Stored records
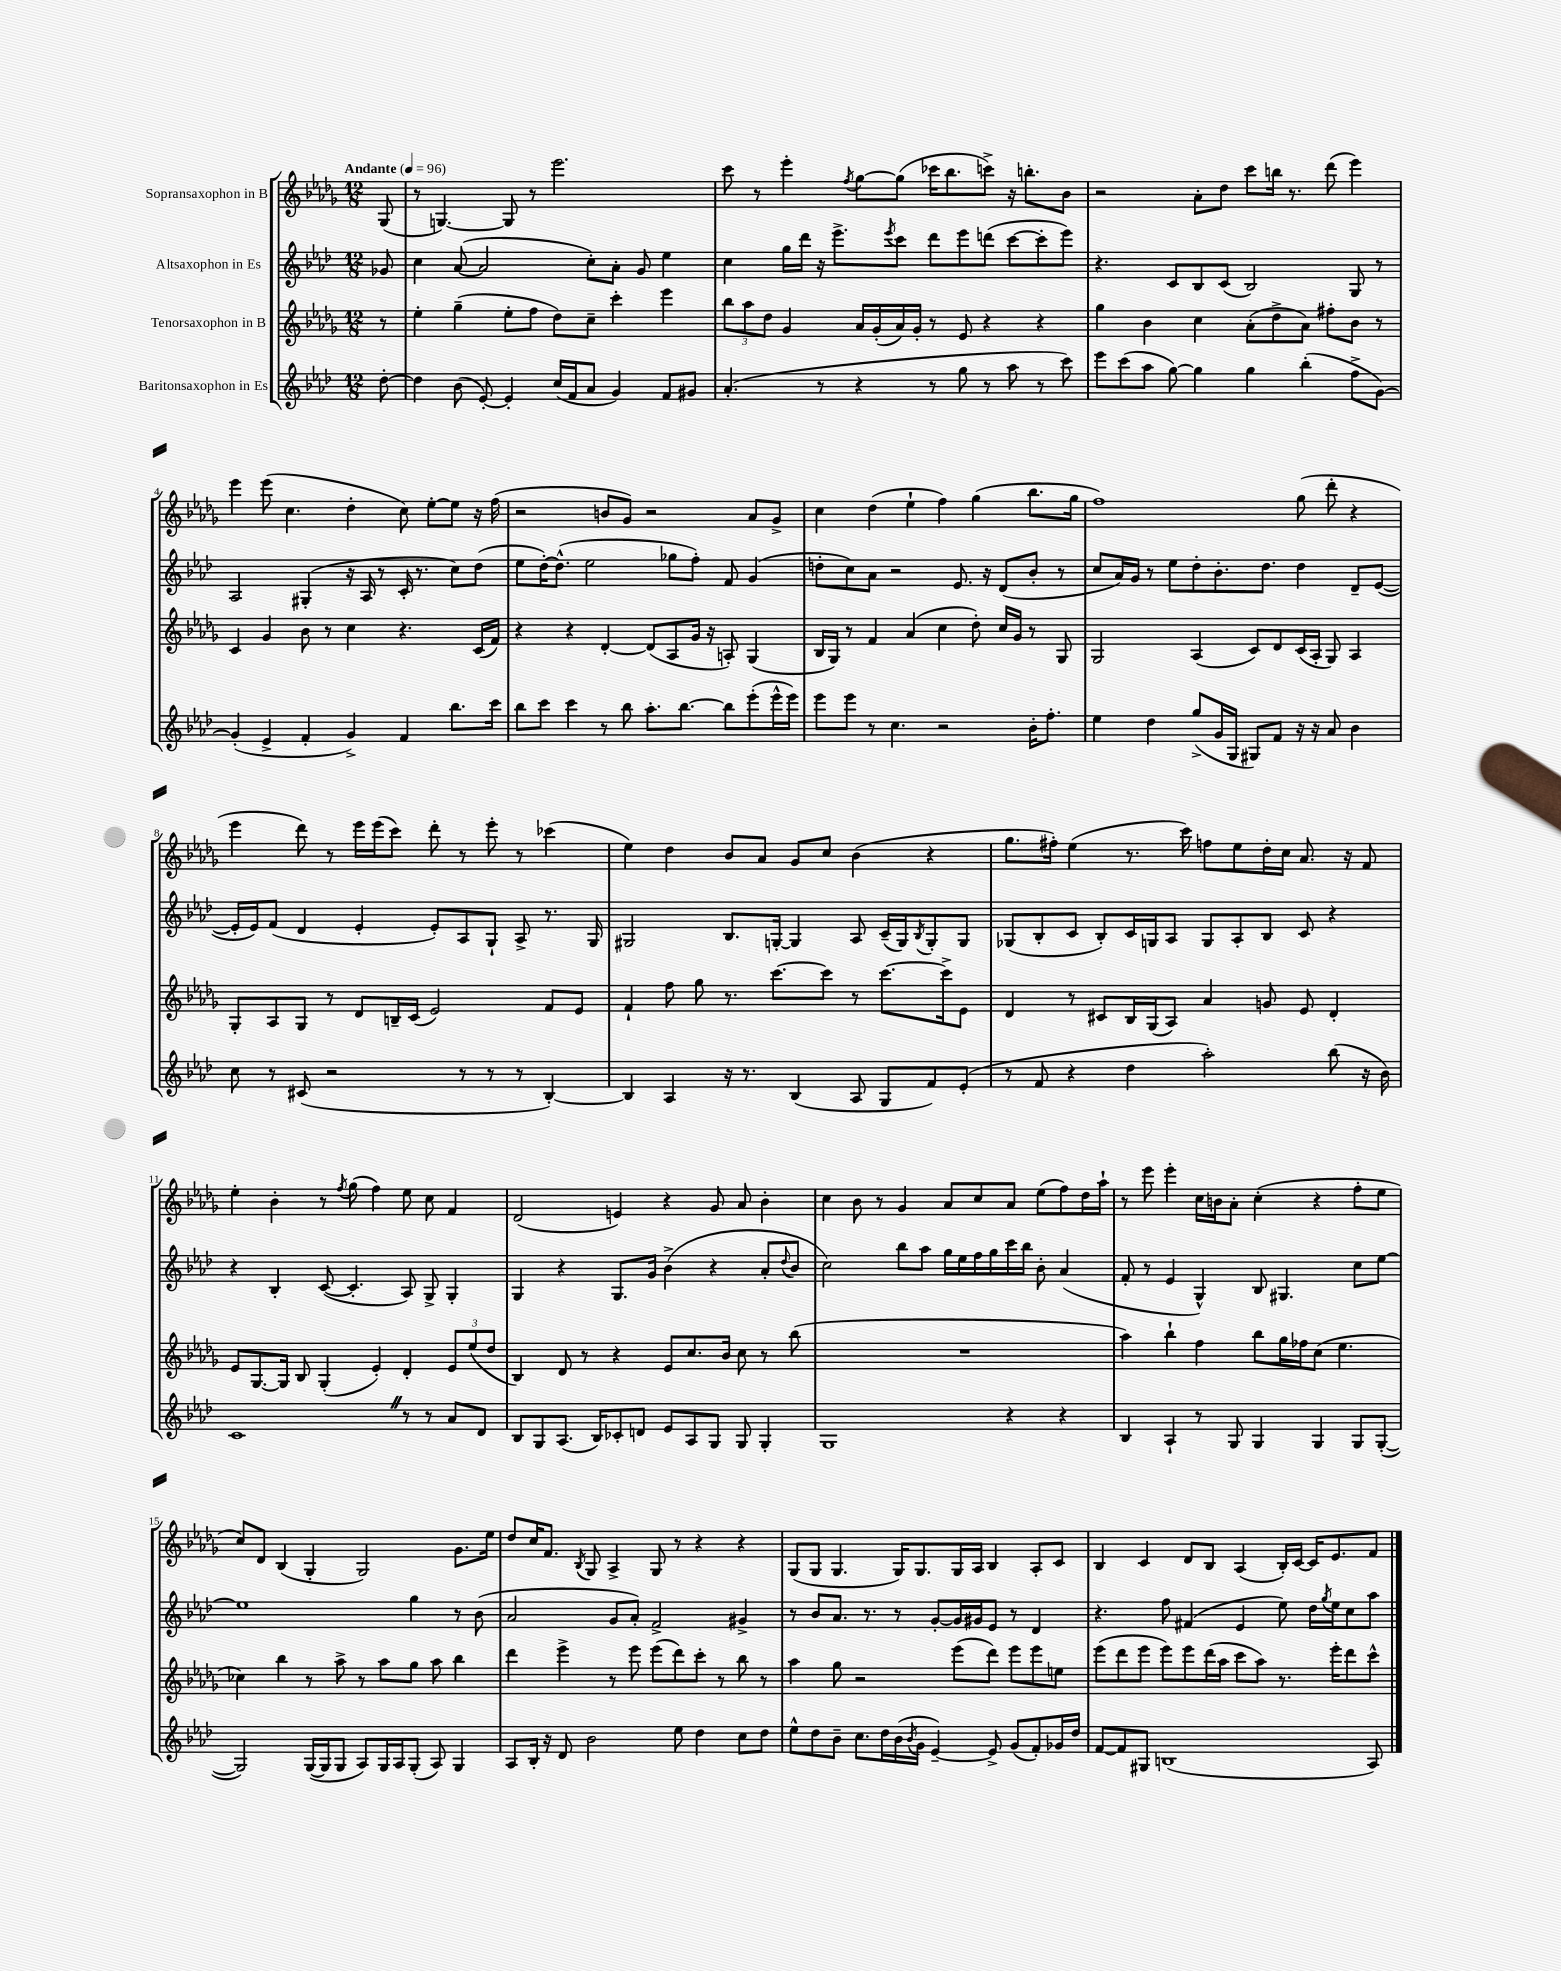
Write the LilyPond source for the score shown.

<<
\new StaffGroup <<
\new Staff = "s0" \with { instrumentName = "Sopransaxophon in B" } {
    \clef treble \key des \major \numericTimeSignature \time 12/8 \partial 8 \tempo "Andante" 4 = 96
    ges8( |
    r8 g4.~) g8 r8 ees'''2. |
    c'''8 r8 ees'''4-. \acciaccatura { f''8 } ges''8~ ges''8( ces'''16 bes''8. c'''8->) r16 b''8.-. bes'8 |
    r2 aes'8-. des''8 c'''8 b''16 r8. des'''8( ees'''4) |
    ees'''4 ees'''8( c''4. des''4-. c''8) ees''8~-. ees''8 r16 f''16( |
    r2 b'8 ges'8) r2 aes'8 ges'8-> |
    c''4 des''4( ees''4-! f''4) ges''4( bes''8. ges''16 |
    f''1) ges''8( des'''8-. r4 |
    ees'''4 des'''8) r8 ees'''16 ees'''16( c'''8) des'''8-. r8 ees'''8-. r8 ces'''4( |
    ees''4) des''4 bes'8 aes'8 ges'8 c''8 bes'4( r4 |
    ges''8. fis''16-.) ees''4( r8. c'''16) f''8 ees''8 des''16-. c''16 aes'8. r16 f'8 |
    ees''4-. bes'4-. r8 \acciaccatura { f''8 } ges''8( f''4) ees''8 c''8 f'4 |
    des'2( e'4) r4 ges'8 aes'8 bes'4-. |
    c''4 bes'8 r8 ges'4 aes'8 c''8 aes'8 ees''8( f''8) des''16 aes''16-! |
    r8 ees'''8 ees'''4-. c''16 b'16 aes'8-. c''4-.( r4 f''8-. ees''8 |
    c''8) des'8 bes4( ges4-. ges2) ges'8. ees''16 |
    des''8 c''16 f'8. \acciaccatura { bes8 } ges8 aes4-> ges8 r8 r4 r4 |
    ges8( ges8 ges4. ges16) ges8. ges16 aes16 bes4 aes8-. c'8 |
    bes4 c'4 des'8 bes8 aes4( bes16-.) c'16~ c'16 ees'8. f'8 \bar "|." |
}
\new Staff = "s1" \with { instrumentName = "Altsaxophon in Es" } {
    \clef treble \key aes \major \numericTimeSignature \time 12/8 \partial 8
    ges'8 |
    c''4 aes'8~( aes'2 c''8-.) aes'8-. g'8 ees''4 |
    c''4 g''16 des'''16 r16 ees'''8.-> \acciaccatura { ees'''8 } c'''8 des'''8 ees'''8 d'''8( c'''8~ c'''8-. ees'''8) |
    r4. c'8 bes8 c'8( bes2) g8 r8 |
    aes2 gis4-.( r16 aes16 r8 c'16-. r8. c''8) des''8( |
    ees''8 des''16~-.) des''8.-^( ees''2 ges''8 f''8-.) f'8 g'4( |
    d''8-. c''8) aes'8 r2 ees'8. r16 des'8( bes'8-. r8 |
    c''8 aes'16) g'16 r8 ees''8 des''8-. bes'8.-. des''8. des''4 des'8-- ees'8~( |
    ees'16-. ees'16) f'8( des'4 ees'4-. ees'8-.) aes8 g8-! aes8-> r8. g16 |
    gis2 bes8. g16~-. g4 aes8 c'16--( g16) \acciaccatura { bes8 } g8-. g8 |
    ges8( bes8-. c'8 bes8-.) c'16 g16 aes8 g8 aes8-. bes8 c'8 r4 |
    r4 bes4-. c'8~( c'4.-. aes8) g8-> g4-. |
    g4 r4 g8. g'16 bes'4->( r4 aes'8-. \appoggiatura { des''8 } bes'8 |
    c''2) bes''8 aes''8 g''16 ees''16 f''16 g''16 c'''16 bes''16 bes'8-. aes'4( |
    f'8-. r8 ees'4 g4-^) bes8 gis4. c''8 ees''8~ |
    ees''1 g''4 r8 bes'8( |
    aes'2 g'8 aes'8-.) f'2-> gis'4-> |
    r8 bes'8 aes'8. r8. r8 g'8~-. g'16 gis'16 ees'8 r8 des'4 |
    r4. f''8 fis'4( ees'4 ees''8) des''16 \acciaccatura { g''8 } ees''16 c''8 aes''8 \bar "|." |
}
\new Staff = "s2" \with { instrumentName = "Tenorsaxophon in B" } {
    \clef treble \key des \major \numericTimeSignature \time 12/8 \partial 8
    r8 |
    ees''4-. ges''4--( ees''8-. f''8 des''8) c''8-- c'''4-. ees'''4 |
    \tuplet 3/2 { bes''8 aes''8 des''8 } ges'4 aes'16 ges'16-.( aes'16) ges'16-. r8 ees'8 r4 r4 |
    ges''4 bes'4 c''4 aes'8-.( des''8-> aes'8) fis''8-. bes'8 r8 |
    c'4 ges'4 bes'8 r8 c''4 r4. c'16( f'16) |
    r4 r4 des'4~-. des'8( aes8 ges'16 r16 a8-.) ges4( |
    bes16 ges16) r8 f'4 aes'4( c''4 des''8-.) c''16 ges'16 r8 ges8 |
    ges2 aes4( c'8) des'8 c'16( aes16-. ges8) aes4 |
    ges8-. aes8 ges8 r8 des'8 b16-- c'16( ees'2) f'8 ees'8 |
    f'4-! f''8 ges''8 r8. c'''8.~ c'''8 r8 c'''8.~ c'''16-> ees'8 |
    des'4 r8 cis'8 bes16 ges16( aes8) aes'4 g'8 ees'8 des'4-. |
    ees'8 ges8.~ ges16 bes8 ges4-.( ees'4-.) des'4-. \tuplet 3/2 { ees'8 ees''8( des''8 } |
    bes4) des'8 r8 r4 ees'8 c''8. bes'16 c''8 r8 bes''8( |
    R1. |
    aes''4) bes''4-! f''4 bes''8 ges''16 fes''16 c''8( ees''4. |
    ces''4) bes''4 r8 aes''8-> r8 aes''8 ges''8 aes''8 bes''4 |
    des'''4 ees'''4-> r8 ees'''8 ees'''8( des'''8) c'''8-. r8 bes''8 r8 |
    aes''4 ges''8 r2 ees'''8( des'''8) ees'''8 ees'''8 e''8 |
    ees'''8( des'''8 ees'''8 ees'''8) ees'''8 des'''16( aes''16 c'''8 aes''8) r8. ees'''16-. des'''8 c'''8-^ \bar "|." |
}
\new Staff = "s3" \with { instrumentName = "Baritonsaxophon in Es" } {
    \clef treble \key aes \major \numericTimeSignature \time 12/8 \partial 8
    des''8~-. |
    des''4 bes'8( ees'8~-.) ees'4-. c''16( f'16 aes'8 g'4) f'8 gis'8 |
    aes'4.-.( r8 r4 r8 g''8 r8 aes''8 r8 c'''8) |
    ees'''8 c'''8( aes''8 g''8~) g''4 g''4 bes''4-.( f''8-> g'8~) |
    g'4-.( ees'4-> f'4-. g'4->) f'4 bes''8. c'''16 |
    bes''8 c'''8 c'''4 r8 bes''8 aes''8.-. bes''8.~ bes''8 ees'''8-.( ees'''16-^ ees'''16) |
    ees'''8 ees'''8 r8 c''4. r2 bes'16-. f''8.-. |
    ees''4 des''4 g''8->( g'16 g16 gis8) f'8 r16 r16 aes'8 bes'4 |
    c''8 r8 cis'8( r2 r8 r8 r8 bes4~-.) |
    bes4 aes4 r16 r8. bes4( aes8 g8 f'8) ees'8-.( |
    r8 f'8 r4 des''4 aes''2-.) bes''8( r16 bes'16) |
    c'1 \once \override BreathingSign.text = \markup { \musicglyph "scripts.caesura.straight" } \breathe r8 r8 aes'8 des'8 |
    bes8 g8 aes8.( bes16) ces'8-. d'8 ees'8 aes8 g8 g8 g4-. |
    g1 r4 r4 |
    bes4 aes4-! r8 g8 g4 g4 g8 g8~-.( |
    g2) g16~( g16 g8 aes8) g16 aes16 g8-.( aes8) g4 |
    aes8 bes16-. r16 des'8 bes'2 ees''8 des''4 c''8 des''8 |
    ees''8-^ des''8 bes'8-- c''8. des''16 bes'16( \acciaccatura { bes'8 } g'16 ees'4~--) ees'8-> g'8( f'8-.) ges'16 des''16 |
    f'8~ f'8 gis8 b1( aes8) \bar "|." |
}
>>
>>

- Exercise details: Copy out every line of the records that contains the string "acciaccatura".

- Response to this task:
    c'''8 r8 ees'''4-. \acciaccatura { f''8 } ges''8~ ges''8( ces'''16 bes''8. c'''8->) r16 b''8.-. bes'8 |
    ees''4-. bes'4-. r8 \acciaccatura { f''8 } ges''8( f''4) ees''8 c''8 f'4 |
    des''8 c''16 f'8. \acciaccatura { bes8 } ges8 aes4-> ges8 r8 r4 r4 |
    c''4 g''16 des'''16 r16 ees'''8.-> \acciaccatura { ees'''8 } c'''8 des'''8 ees'''8 d'''8( c'''8~ c'''8-. ees'''8) |
    gis2 bes8. g16~-. g4 aes8 c'16--( g16) \acciaccatura { bes8 } g8-. g8 |
    r4. f''8 fis'4( ees'4 ees''8) des''16 \acciaccatura { g''8 } ees''16 c''8 aes''8 \bar "|." |
    ees''8-^ des''8 bes'8-- c''8. des''16 bes'16( \acciaccatura { bes'8 } g'16 ees'4~--) ees'8-> g'8( f'8-.) ges'16 des''16 |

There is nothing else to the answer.